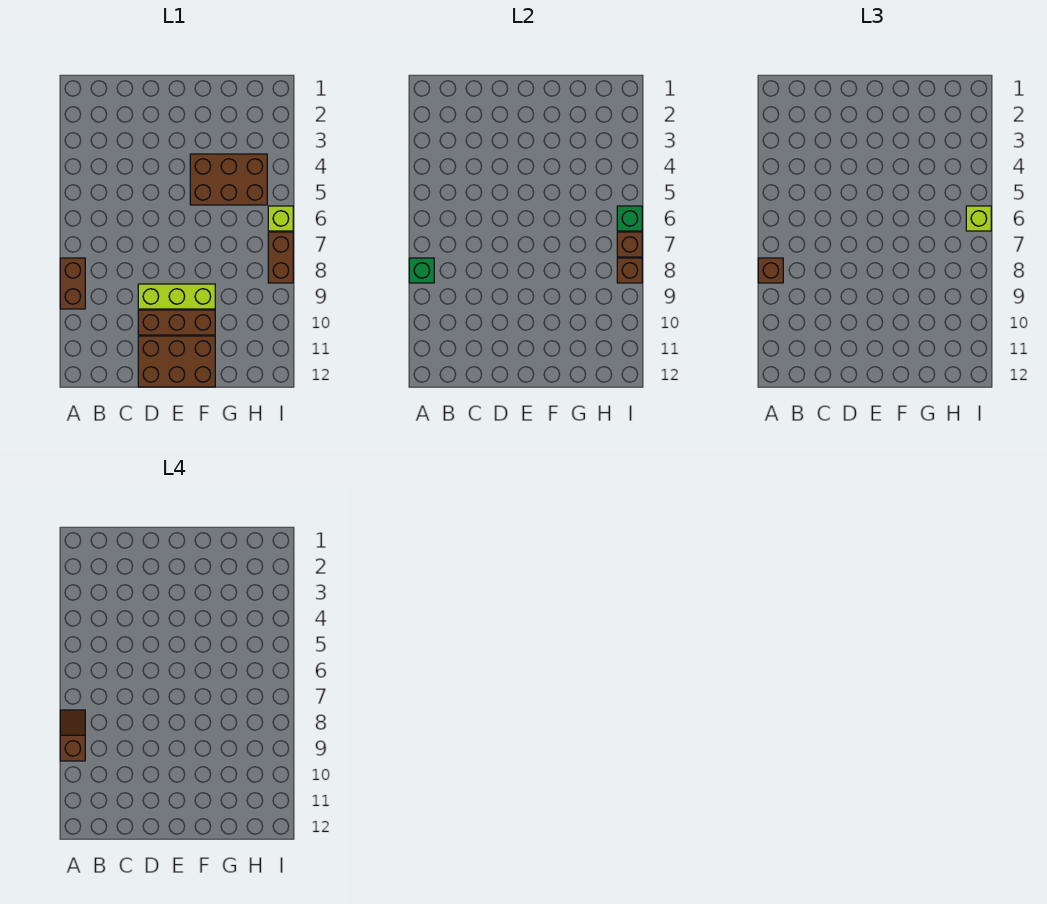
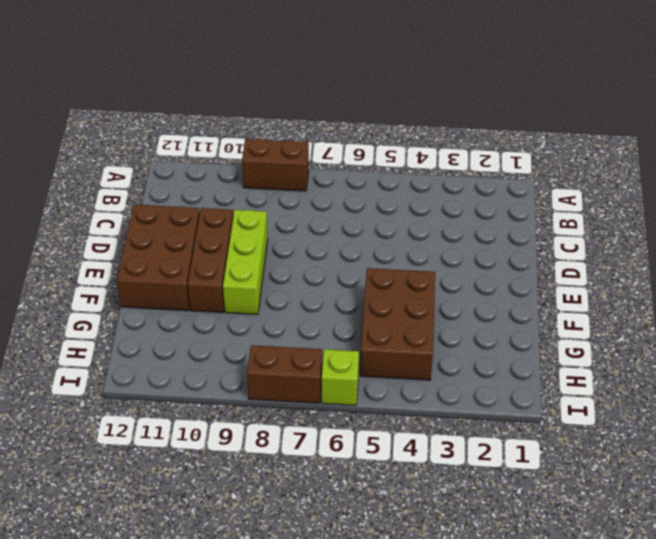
none -> green brick A8 level 2
none -> green brick I6 level 2
none -> brown brick I7 level 2

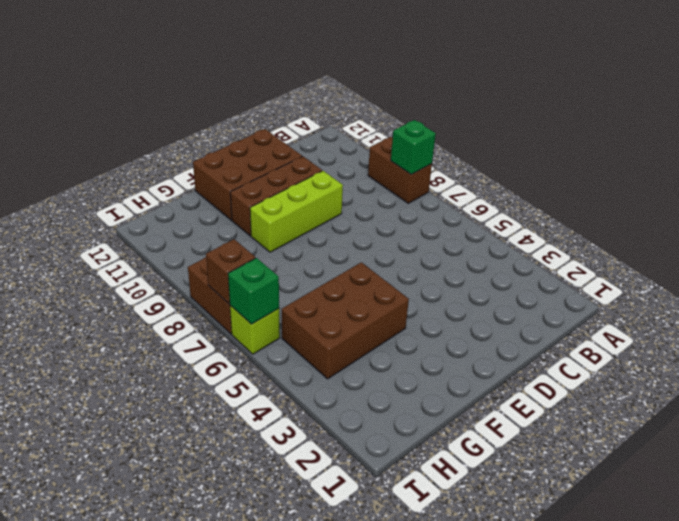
none -> brown brick I8 level 2
none -> brown brick A8 level 3
none -> lime brick I6 level 3

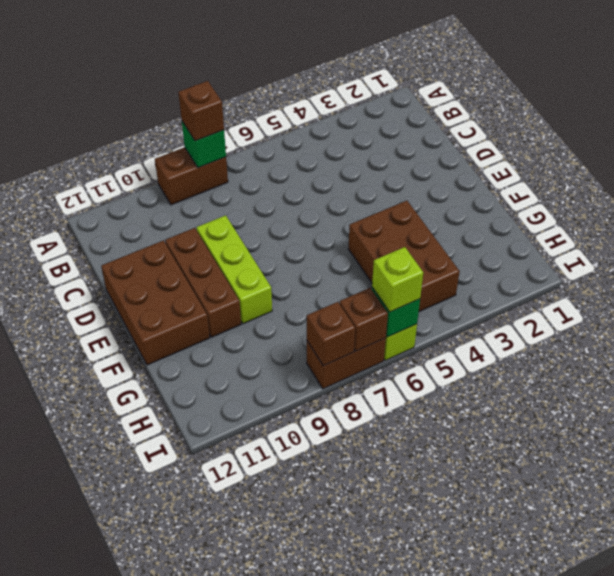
none -> brown slope A8:A9 level 4 top 9

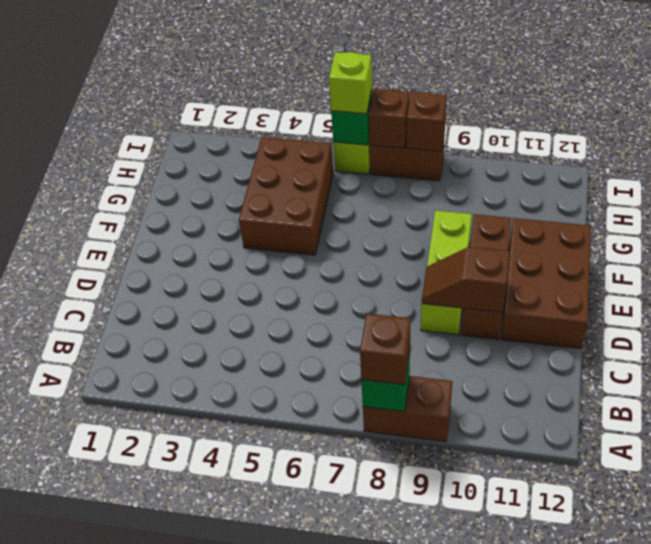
brown slope D9:D10 level 2 top 10 -> brown slope A8:A9 level 4 top 9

┄┄┄┄┄┄┄┄┄┄┄┄┄┄┄┄┄┄┄┄

Exercise details:
Only the words belong in your copy: restate the data above exactly and leave the images out.

Solution:
none -> green brick A8 level 2
none -> green brick I6 level 2
none -> brown brick I7 level 2

none -> brown brick I8 level 2
none -> brown brick A8 level 3
none -> lime brick I6 level 3

none -> brown slope A8:A9 level 4 top 9

brown slope D9:D10 level 2 top 10 -> brown slope A8:A9 level 4 top 9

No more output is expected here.